YOUR ASSIGNMENT:
Would you return the listing exactly as written, apart from its pictures?

────────────────────

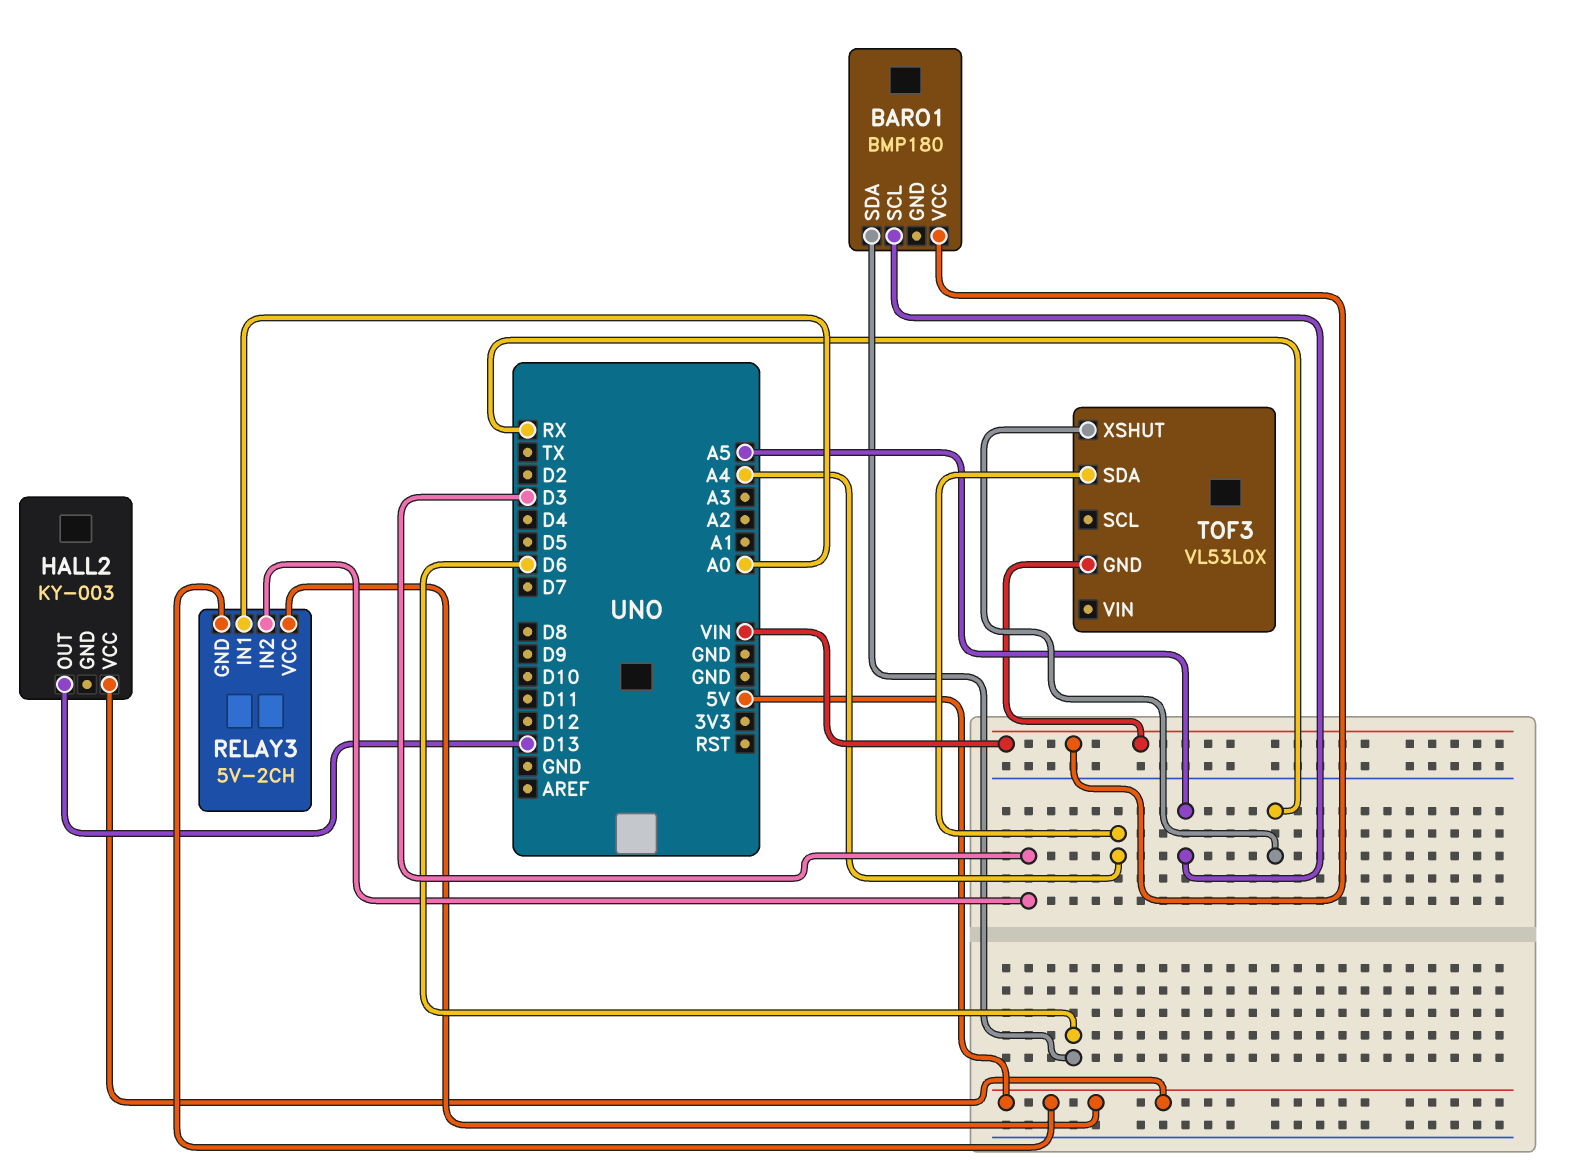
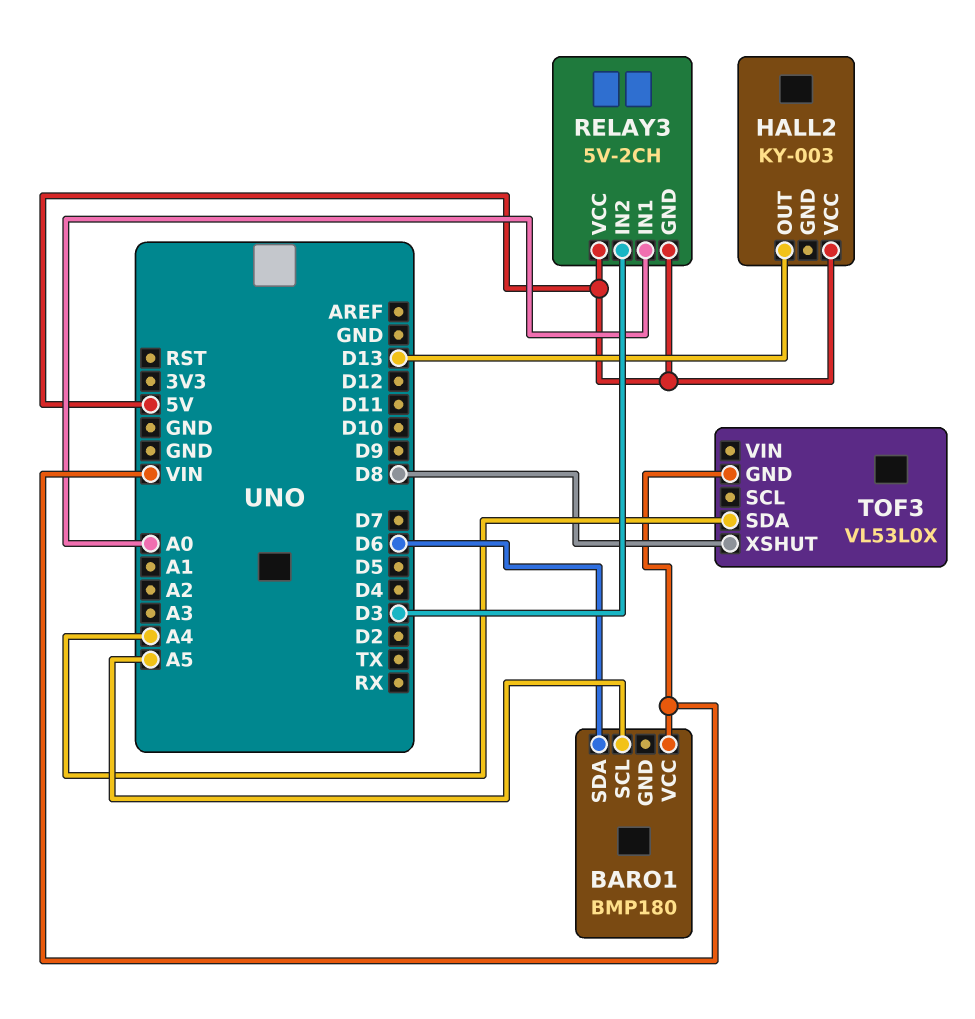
TOF3 pin XSHUT: RX -> D8

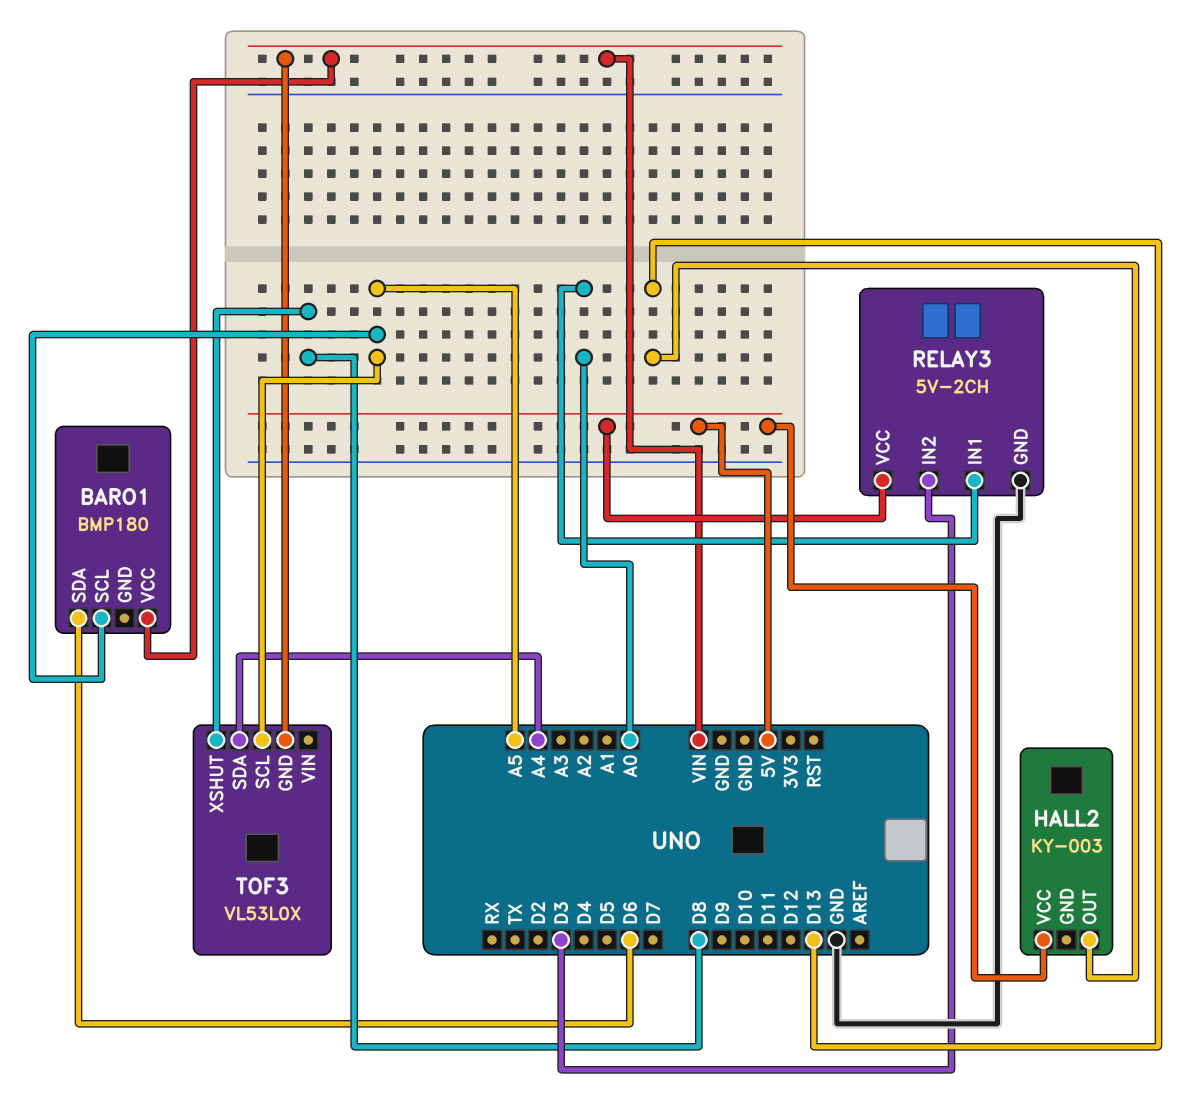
RELAY3 pin GND: 5V -> GND
TOF3 pin SCL: none -> A5

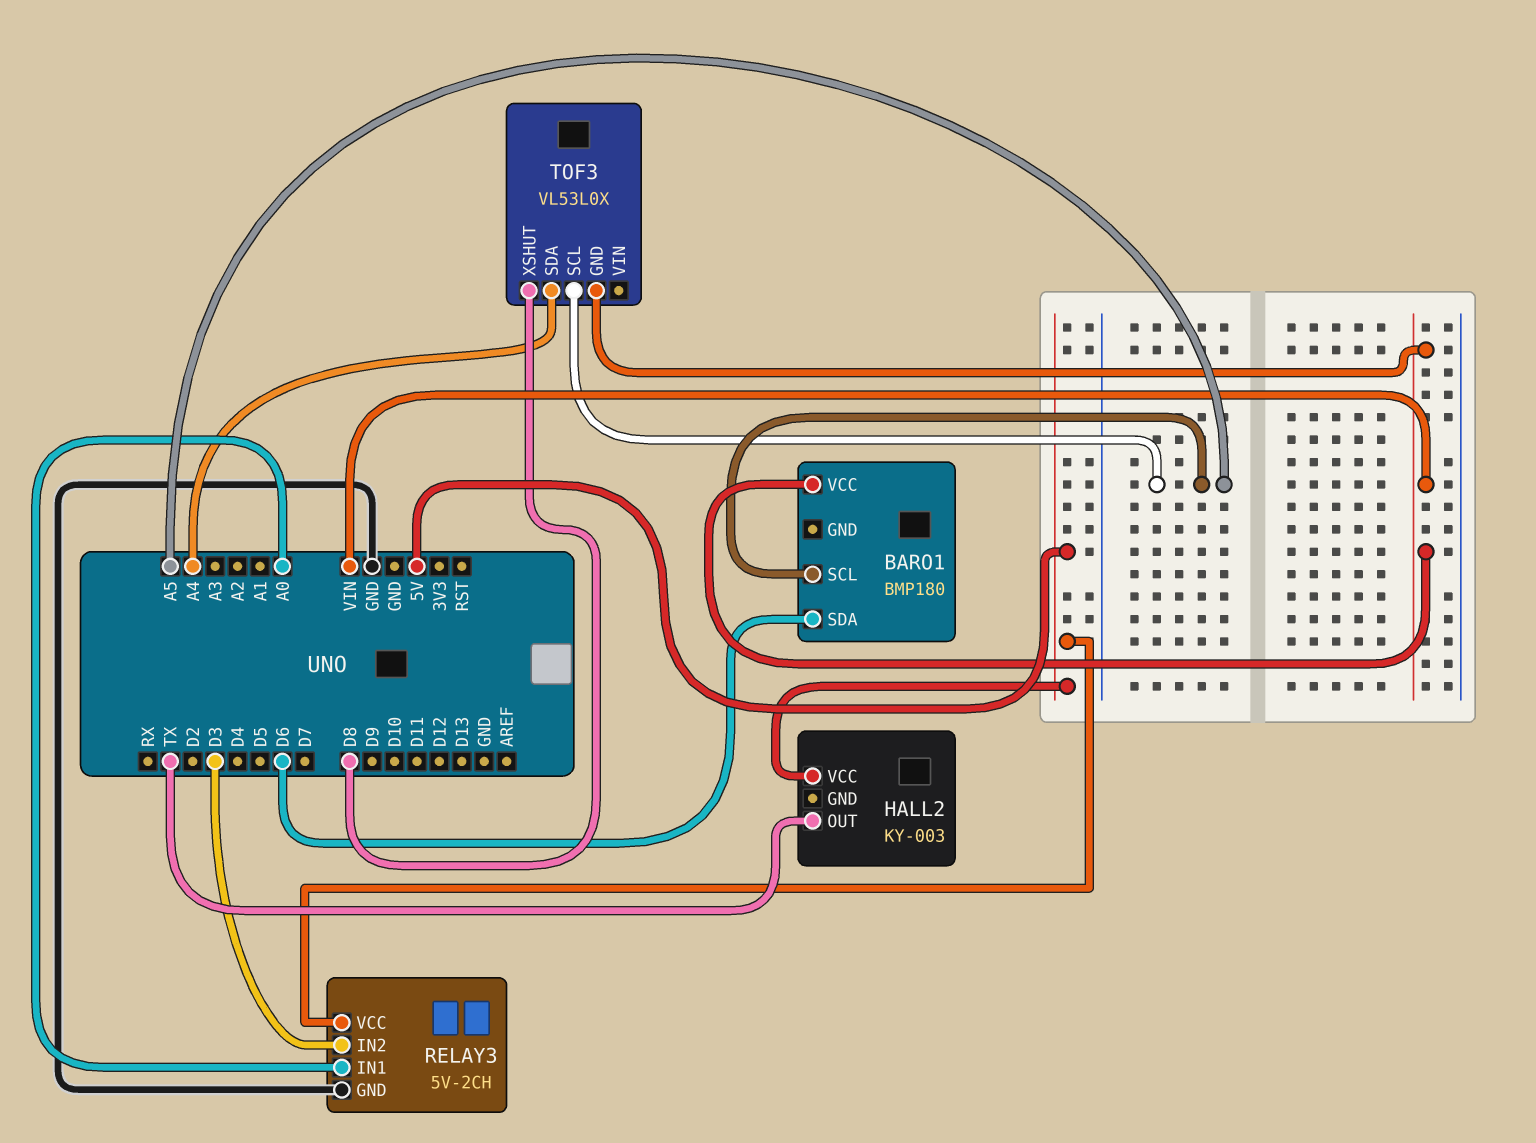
HALL2 pin OUT: D13 -> TX

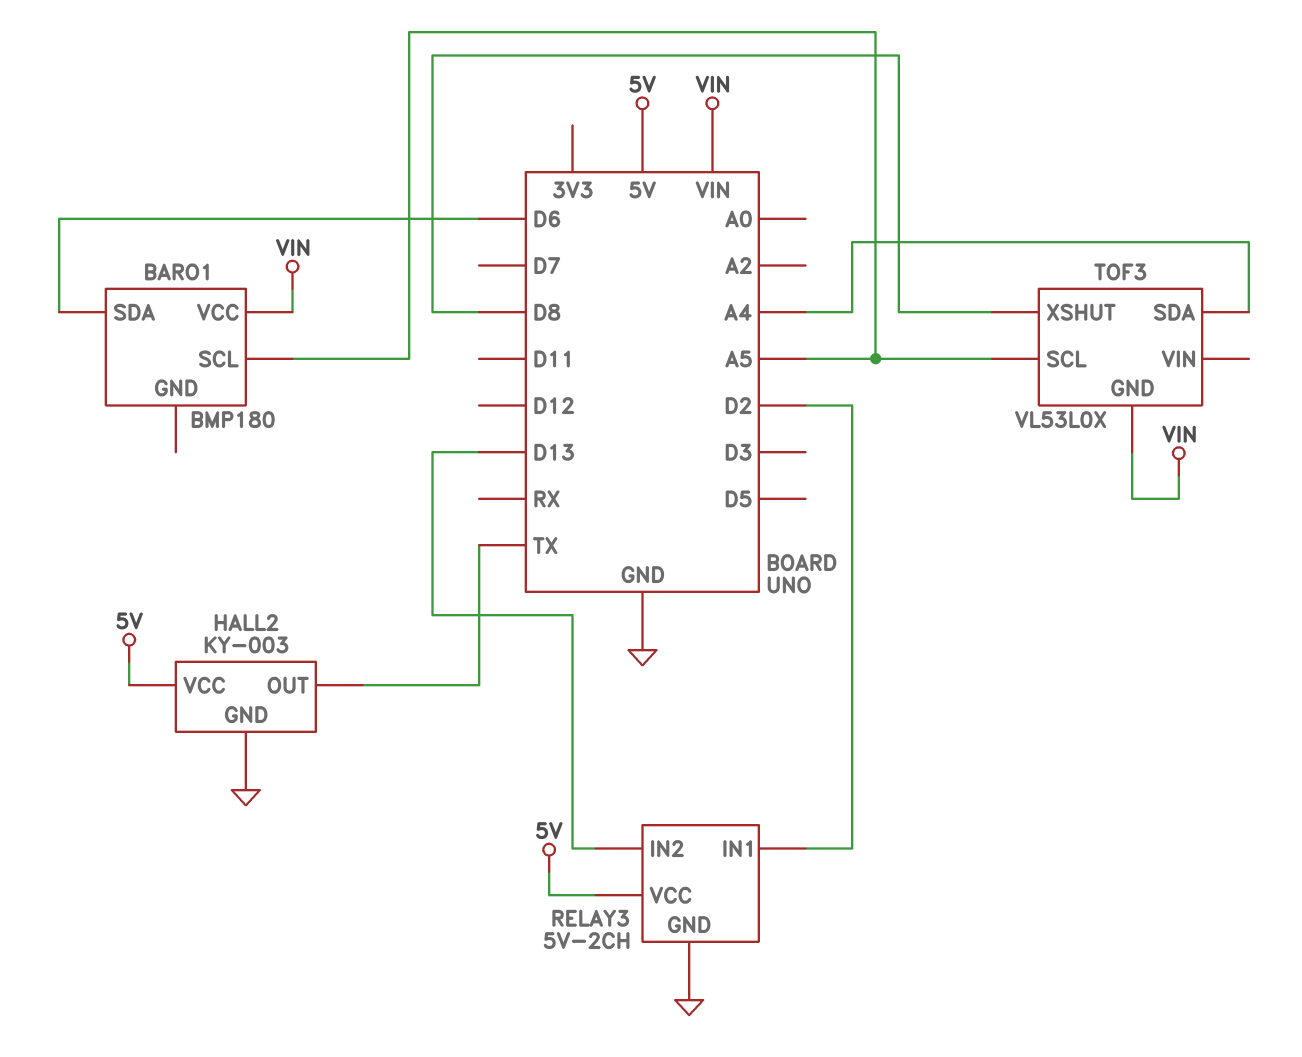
HALL2 pin GND: none -> GND
RELAY3 pin IN1: A0 -> D2
RELAY3 pin IN2: D3 -> D13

────────────────────

RESPONSE AREA:
TOF3 pin XSHUT: RX -> D8

RELAY3 pin GND: 5V -> GND
TOF3 pin SCL: none -> A5

HALL2 pin OUT: D13 -> TX

HALL2 pin GND: none -> GND
RELAY3 pin IN1: A0 -> D2
RELAY3 pin IN2: D3 -> D13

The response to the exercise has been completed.